▶ [Work to complete]: Pictures must be dropped from the copy of the entries below; all else is returned exactly.

▶ [Data records]:
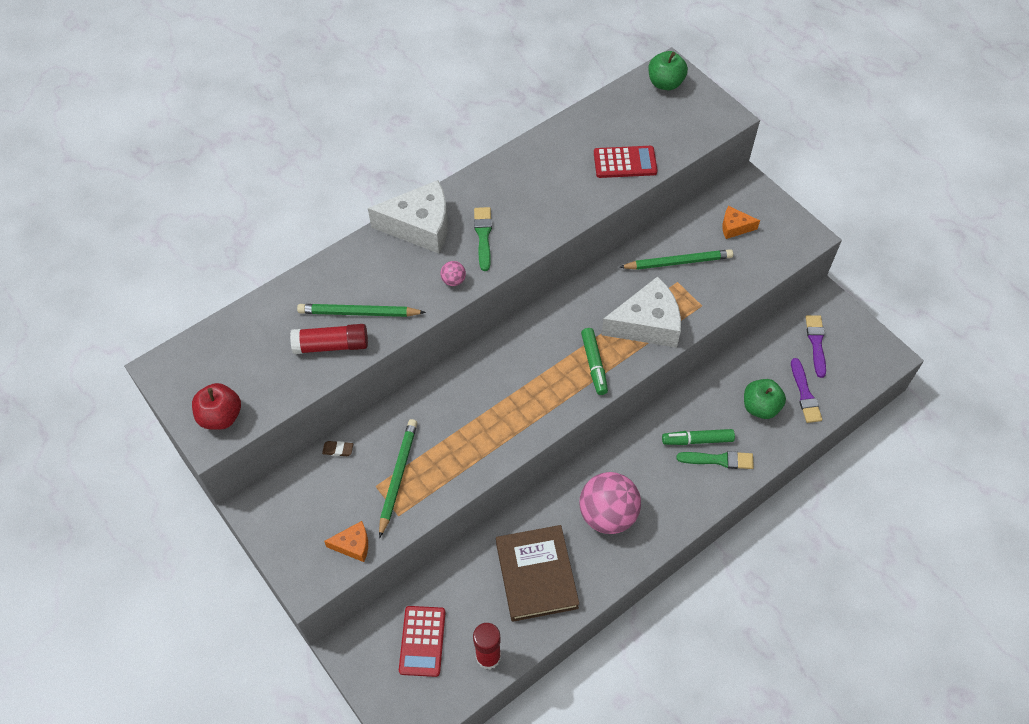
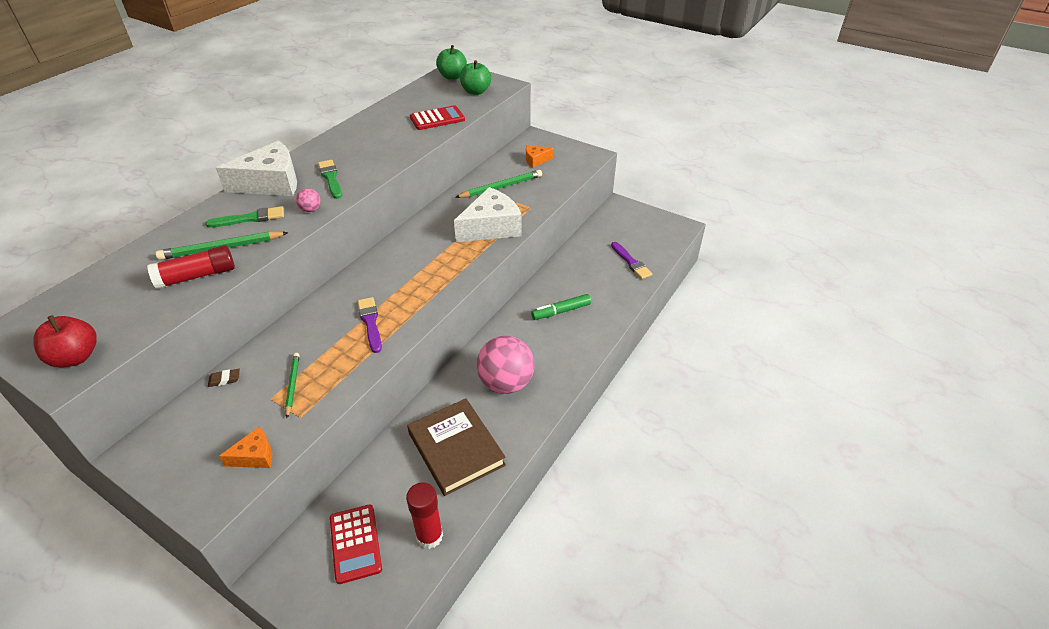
camera: 20 degrees left, 15 degrees down
green pencil [379,419,418,538] -> green pencil [285,353,300,418], size x0.63
green marker [581,328,608,395] -> none
green brush [676,451,754,469] -> green brush moved to [205,206,284,227]
green apple [744,379,786,419] -> green apple moved to [460,60,491,95]
purple brush [806,315,826,378] -> purple brush moved to [357,297,382,353]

▶ [Answer section]:
camera: 20 degrees left, 15 degrees down
green pencil [379,419,418,538] -> green pencil [285,353,300,418], size x0.63
green marker [581,328,608,395] -> none
green brush [676,451,754,469] -> green brush moved to [205,206,284,227]
green apple [744,379,786,419] -> green apple moved to [460,60,491,95]
purple brush [806,315,826,378] -> purple brush moved to [357,297,382,353]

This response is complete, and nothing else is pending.